PROBLEM STATEMENT ::
Going from the line that contains "(411, 115) = (440, 121): blue" through the last line of the records, set down each line again exactly, both included, with pictures left out.

Scene image comparisons:

________

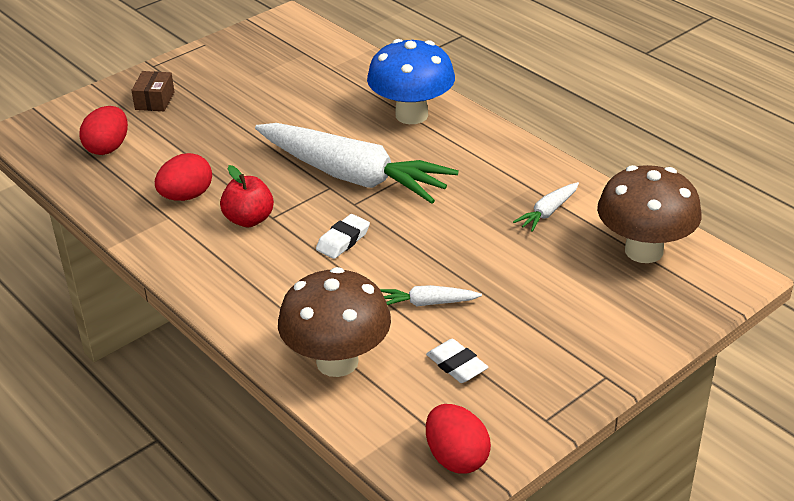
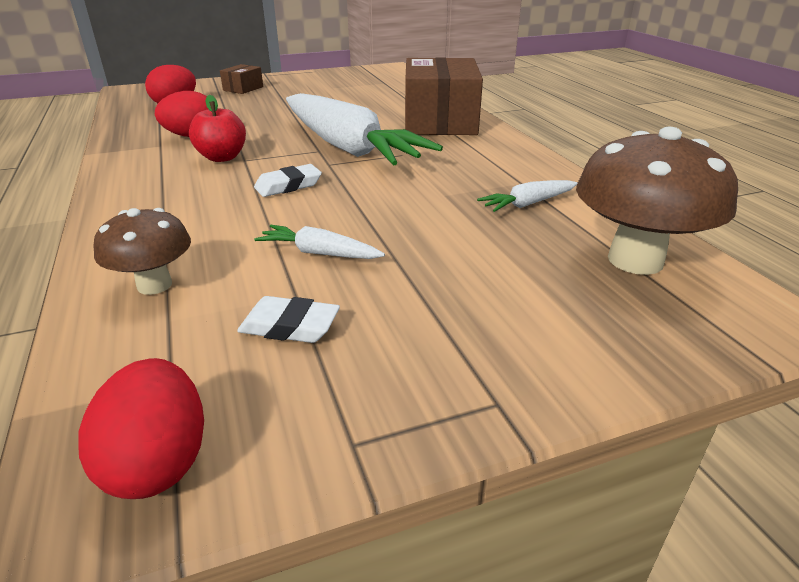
camera: 20 degrees right, 5 degrees down
(337, 362) = (154, 285): brown mushroom -> brown mushroom, size x0.58
(411, 115) = (440, 121): blue mushroom -> brown box
(456, 365) = (290, 326): white eraser -> white eraser turned 60 degrees counterclockwise

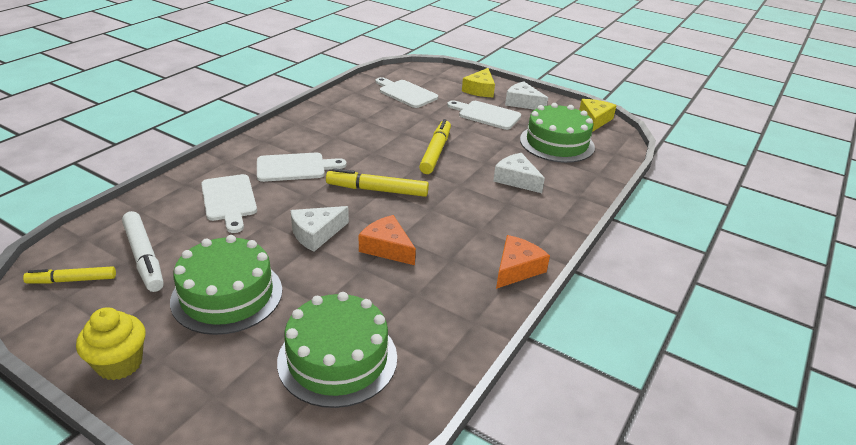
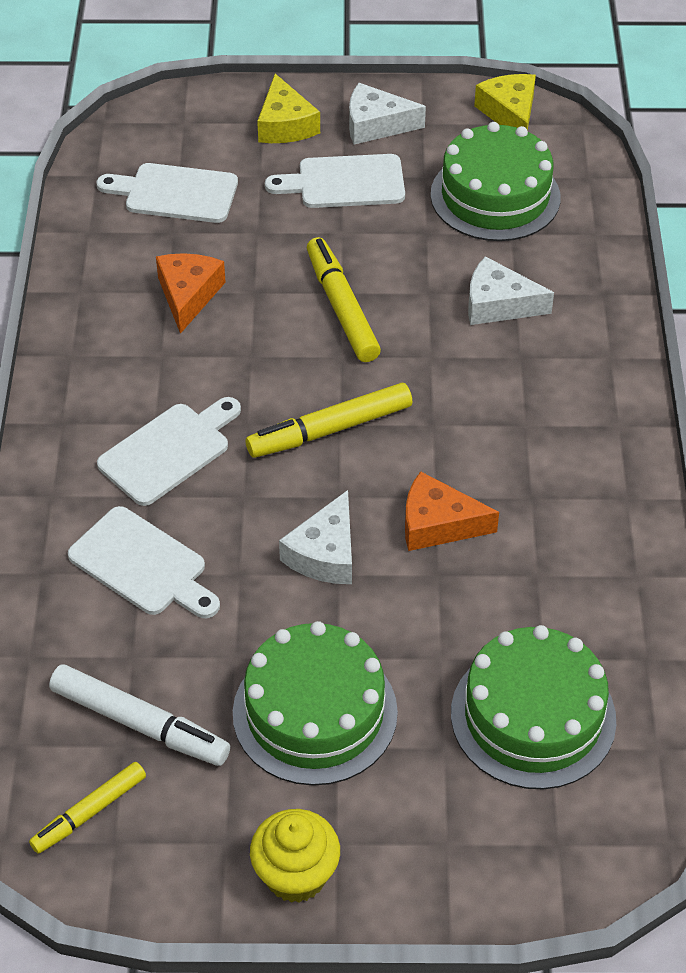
camera: 30 degrees left, 15 degrees up
(516, 269) = (621, 467): orange cheese -> orange cheese (188, 295)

________

WRITTEN ANSWER ::
(411, 115) = (440, 121): blue mushroom -> brown box
(456, 365) = (290, 326): white eraser -> white eraser turned 60 degrees counterclockwise

camera: 30 degrees left, 15 degrees up
(516, 269) = (621, 467): orange cheese -> orange cheese (188, 295)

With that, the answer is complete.